>>>

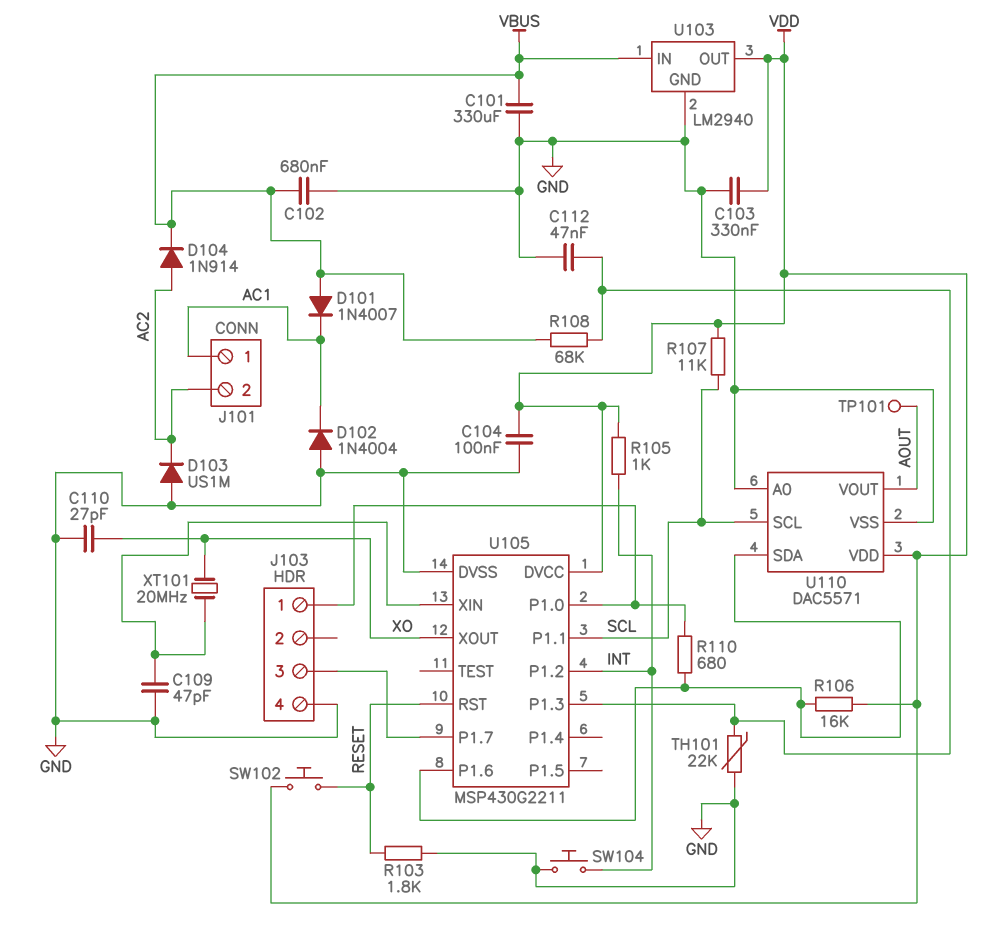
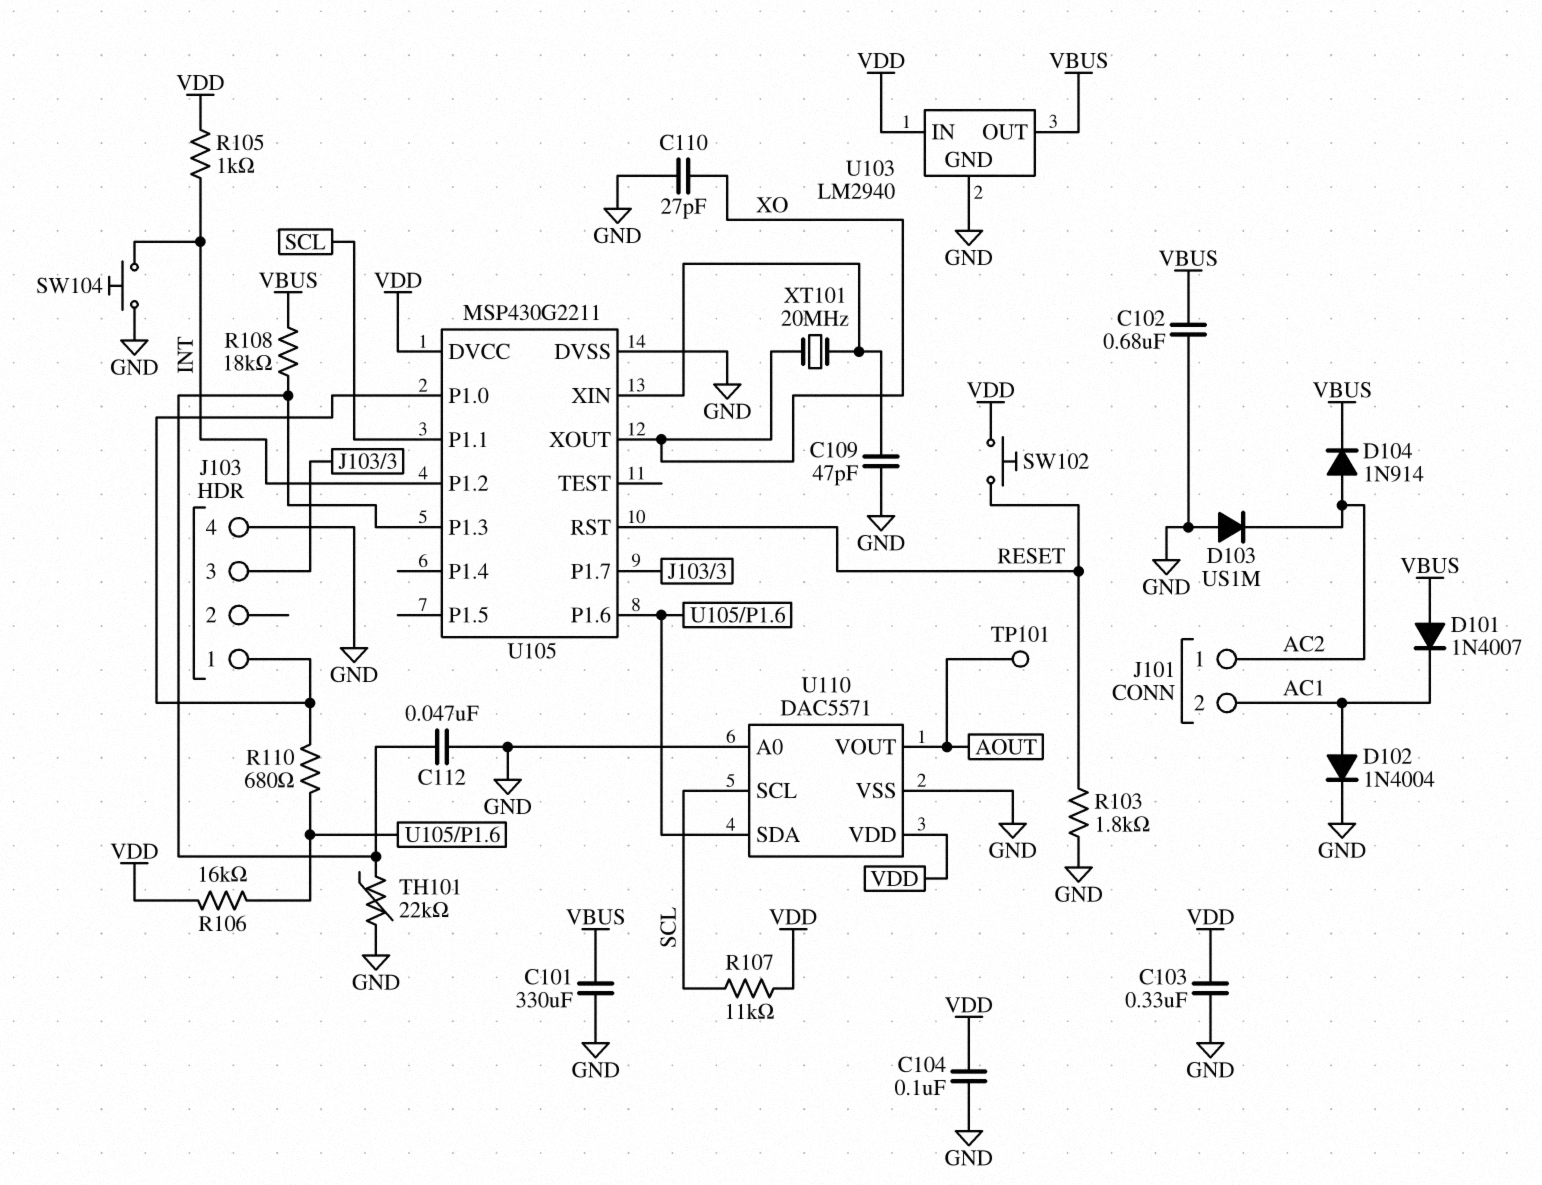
D102: diode 1N4004 (A GND, K AC1) -> diode 1N4004 (A AC1, K GND)
J101 pin 1: AC1 -> AC2
J101 pin 2: AC2 -> AC1
R108: 68k (U105/P1.3, VBUS) -> 18k (U105/P1.3, VBUS)
U103 pin IN: VBUS -> VDD
U103 pin OUT: VDD -> VBUS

<<<

→ Work to complete: Across all the material above, work out how many lines hold the word "VBUS", and answer with that number only.

→ Task response: 3